> **Dataset excerpts**
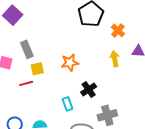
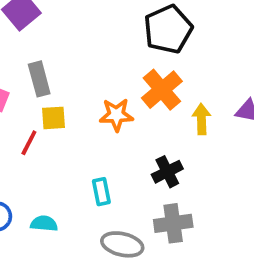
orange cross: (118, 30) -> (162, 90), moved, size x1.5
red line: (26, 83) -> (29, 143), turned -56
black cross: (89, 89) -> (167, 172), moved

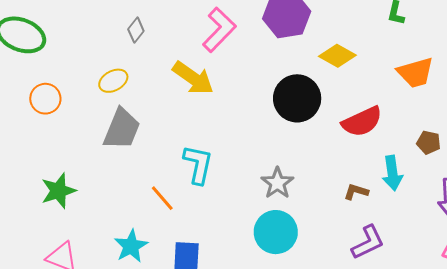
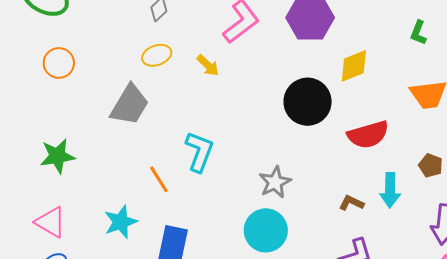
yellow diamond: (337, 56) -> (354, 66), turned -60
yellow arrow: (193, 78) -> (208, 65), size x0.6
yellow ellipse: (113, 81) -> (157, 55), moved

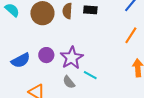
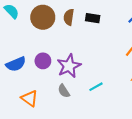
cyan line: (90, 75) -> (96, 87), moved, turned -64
* * *
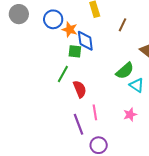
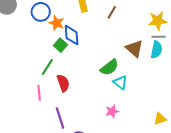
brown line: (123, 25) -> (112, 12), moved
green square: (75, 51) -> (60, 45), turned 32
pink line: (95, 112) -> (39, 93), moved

> **What you will do**
Would you output the lines above from the line holding "orange cross: (118, 30)" up to and including the line holding "cyan line: (90, 75)", exactly and only those, with no pictures?

> **Response**
orange cross: (118, 30) -> (162, 90), moved, size x1.5
red line: (26, 83) -> (29, 143), turned -56
black cross: (89, 89) -> (167, 172), moved

yellow diamond: (337, 56) -> (354, 66), turned -60
yellow arrow: (193, 78) -> (208, 65), size x0.6
yellow ellipse: (113, 81) -> (157, 55), moved

cyan line: (90, 75) -> (96, 87), moved, turned -64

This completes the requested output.